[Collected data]

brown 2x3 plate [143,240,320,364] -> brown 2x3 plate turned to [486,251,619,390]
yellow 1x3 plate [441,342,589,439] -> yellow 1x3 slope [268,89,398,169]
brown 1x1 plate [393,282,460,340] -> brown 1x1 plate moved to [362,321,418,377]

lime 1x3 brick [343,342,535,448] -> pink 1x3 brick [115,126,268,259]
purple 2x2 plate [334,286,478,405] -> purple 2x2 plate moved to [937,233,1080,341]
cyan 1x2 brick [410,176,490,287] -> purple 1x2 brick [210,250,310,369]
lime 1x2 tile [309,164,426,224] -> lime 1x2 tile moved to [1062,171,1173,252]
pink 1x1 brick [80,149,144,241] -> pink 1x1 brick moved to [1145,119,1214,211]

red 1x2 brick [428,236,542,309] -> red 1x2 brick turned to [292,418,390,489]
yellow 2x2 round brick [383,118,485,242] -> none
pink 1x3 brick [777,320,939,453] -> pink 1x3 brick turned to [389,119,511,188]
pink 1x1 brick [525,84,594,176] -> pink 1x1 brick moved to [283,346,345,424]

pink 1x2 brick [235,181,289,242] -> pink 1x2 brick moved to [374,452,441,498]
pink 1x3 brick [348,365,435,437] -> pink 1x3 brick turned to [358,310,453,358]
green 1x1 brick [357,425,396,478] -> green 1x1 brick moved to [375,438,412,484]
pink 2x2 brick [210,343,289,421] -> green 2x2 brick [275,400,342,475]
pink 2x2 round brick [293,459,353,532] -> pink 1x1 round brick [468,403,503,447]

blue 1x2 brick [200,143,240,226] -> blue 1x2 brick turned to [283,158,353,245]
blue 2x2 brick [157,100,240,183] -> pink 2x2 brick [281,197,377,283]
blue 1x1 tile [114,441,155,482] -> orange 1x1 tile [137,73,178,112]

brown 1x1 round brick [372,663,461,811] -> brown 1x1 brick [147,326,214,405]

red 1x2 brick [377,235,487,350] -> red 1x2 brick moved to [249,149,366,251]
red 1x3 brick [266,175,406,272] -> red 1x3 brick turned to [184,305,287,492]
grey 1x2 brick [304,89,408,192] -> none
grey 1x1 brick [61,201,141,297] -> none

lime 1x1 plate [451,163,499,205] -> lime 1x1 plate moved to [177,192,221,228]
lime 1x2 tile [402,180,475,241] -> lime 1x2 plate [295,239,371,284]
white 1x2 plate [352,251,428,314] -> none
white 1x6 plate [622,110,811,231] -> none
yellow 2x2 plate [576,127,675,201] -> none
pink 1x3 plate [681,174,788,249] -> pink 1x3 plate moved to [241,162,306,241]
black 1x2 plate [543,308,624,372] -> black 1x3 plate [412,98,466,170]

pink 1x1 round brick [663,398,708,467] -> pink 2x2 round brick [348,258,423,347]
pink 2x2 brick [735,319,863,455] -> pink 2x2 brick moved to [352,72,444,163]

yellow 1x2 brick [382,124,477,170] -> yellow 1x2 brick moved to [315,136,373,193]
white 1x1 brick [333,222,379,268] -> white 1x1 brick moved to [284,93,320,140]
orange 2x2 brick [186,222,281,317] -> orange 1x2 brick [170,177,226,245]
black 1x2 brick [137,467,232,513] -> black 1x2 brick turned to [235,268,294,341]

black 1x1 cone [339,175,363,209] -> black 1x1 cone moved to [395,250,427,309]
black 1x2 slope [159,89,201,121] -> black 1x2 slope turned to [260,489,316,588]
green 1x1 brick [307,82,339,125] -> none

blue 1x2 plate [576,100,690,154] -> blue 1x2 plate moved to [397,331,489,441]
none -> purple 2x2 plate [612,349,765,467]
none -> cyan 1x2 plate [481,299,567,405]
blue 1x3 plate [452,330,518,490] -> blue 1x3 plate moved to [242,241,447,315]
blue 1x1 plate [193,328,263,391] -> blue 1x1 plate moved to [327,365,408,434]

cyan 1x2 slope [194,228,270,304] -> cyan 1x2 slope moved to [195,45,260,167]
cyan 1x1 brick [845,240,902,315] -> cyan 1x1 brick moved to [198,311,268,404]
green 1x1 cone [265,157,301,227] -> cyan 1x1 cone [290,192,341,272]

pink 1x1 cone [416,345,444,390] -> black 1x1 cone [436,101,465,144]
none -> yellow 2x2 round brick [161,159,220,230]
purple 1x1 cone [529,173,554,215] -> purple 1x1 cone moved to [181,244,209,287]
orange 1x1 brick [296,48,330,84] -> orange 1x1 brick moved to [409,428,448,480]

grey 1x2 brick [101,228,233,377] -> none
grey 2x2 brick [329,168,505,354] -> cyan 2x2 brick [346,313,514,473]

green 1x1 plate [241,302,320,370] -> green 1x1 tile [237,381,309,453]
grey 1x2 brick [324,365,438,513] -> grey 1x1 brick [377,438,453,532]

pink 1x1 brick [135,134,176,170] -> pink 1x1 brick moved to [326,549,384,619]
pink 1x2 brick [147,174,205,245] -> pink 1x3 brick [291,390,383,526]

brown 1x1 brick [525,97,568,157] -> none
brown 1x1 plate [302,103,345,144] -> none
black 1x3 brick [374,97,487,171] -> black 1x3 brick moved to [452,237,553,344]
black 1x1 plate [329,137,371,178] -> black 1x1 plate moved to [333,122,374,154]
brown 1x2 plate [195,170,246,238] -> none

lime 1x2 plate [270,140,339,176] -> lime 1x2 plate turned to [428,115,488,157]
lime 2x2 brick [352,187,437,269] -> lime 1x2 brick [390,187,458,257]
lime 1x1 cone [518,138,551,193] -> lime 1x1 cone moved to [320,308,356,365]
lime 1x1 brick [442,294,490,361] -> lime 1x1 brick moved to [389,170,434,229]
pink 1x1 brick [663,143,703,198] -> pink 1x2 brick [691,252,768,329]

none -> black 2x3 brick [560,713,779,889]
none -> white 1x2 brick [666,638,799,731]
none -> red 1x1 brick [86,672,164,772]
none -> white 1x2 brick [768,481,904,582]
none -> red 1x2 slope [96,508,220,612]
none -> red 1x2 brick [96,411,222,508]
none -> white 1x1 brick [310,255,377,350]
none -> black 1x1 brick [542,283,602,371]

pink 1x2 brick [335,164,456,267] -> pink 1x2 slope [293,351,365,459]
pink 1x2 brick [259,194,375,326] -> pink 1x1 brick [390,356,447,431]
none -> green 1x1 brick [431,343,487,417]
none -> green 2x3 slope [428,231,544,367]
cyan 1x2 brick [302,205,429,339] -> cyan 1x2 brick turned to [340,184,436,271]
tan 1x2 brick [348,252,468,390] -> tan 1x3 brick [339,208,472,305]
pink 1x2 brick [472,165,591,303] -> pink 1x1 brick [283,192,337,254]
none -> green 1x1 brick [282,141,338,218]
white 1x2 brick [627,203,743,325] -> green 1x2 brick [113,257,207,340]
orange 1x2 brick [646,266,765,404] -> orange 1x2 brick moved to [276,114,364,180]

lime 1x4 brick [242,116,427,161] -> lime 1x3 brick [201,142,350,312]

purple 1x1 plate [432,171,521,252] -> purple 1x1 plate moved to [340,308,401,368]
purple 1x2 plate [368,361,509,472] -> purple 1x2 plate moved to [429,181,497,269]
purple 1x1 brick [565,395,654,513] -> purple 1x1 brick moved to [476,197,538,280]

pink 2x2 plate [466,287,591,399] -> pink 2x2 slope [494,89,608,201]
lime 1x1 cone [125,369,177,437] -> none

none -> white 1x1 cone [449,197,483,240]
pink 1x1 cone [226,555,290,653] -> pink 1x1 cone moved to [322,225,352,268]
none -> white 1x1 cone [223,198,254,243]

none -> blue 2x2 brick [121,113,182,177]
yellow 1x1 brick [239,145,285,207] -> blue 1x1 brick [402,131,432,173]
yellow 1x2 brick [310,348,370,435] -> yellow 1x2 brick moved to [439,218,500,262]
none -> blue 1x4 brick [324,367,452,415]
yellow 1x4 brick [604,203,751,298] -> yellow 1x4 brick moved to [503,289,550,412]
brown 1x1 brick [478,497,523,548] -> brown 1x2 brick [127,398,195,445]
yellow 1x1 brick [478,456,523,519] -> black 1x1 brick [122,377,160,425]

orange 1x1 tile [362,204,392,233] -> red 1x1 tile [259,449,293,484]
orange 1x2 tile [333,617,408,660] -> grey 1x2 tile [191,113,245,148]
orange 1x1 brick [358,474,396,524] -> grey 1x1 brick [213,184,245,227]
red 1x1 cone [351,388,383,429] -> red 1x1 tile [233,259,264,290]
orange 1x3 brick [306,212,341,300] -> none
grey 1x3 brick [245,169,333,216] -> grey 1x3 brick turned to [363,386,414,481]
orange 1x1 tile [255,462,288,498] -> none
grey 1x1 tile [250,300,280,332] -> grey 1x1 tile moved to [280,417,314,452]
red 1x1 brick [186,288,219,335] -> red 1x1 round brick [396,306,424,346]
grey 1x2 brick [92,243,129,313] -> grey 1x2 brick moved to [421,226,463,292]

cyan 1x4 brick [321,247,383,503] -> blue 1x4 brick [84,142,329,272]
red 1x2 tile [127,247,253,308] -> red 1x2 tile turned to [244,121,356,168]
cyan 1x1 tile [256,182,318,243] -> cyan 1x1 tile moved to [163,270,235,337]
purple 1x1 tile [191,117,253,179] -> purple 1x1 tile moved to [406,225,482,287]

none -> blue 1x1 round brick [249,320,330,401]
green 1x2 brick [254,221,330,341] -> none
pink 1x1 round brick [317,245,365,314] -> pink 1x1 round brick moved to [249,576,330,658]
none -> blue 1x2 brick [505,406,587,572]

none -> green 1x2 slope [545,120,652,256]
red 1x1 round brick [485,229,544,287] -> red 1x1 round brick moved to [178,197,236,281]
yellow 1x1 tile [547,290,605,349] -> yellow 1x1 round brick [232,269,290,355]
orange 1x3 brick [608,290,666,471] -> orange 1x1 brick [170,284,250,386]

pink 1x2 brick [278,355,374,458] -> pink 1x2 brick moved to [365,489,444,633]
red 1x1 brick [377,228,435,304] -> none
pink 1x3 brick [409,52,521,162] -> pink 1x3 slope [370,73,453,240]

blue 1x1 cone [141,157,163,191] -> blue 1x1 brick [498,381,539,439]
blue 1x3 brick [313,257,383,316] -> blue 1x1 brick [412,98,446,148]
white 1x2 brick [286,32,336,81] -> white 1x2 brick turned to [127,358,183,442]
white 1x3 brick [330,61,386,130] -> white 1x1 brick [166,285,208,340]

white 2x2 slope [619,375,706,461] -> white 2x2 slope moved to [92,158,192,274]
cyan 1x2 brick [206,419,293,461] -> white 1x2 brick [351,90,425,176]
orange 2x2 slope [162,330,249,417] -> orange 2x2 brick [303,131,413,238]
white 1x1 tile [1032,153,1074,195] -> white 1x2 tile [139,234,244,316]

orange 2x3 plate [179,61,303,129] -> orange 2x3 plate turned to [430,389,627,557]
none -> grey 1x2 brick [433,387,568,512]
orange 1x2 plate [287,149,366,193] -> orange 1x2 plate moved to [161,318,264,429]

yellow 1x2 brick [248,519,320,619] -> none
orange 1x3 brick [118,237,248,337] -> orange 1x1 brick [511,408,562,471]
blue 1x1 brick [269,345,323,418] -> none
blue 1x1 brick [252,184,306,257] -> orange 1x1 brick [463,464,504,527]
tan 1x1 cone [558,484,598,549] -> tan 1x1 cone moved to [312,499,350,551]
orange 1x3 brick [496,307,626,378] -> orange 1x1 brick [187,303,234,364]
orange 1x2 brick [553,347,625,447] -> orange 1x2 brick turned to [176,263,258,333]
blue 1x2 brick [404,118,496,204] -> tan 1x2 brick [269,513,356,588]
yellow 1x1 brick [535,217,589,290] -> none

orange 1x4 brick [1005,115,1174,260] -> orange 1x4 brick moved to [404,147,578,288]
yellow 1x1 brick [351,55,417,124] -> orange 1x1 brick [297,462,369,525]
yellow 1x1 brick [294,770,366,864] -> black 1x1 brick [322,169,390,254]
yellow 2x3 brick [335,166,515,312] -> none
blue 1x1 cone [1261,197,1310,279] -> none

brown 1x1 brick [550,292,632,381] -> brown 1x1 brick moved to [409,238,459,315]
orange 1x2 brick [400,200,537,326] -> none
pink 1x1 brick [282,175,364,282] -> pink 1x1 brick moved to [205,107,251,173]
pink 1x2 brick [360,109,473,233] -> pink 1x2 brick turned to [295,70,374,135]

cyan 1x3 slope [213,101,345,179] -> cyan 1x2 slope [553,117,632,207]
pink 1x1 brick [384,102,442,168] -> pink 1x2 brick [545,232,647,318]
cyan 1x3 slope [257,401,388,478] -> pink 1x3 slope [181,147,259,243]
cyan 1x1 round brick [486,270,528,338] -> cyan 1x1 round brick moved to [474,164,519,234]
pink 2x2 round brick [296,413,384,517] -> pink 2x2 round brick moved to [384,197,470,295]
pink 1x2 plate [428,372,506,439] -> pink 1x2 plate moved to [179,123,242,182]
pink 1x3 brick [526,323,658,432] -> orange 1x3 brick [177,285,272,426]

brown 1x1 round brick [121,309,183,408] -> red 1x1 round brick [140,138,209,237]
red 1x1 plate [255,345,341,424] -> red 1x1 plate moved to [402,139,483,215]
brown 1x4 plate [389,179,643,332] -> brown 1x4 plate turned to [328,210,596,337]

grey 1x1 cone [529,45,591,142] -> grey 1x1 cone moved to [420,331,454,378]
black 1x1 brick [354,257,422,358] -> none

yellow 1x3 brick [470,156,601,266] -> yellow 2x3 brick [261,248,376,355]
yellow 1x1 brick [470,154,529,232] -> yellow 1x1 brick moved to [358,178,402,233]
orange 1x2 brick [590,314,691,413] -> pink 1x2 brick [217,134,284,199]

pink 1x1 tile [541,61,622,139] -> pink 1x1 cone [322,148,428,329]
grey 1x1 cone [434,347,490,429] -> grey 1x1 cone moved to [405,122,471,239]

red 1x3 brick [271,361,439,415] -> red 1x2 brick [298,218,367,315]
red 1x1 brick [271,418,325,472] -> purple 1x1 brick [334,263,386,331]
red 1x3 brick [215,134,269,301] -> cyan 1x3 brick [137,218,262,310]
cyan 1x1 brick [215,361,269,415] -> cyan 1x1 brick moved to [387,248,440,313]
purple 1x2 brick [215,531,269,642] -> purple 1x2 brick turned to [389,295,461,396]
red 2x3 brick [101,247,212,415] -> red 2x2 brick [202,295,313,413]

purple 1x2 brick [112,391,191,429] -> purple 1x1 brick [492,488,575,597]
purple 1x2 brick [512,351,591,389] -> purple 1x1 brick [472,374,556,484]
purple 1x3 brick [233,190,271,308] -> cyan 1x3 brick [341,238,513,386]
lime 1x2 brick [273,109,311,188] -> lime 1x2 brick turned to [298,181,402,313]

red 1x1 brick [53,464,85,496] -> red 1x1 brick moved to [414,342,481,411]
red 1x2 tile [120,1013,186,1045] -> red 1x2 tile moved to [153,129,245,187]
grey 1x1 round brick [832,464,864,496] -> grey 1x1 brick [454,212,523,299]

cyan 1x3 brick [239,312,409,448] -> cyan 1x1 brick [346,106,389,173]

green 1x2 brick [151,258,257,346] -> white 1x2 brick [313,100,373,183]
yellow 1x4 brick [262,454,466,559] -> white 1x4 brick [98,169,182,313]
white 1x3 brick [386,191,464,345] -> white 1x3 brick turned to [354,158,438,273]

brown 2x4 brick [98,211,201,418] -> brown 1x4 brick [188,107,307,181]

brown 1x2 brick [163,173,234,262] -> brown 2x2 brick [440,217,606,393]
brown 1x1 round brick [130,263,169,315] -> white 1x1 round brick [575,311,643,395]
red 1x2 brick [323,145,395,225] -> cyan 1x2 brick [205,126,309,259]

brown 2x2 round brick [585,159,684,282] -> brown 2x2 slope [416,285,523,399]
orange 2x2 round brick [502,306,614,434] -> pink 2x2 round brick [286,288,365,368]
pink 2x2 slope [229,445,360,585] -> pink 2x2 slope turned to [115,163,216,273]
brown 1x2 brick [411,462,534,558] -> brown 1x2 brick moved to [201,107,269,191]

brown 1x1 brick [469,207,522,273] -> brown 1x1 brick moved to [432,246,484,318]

DIRECTIVE: From the records above, quote only the lines running from the line with "pink 1x1 brick [282,175,364,282]" to the line with "red 1x1 plate [255,345,341,424]", both lines included.

FINISHED EXERCISE:
pink 1x1 brick [282,175,364,282] -> pink 1x1 brick moved to [205,107,251,173]
pink 1x2 brick [360,109,473,233] -> pink 1x2 brick turned to [295,70,374,135]

cyan 1x3 slope [213,101,345,179] -> cyan 1x2 slope [553,117,632,207]
pink 1x1 brick [384,102,442,168] -> pink 1x2 brick [545,232,647,318]
cyan 1x3 slope [257,401,388,478] -> pink 1x3 slope [181,147,259,243]
cyan 1x1 round brick [486,270,528,338] -> cyan 1x1 round brick moved to [474,164,519,234]
pink 2x2 round brick [296,413,384,517] -> pink 2x2 round brick moved to [384,197,470,295]
pink 1x2 plate [428,372,506,439] -> pink 1x2 plate moved to [179,123,242,182]
pink 1x3 brick [526,323,658,432] -> orange 1x3 brick [177,285,272,426]

brown 1x1 round brick [121,309,183,408] -> red 1x1 round brick [140,138,209,237]
red 1x1 plate [255,345,341,424] -> red 1x1 plate moved to [402,139,483,215]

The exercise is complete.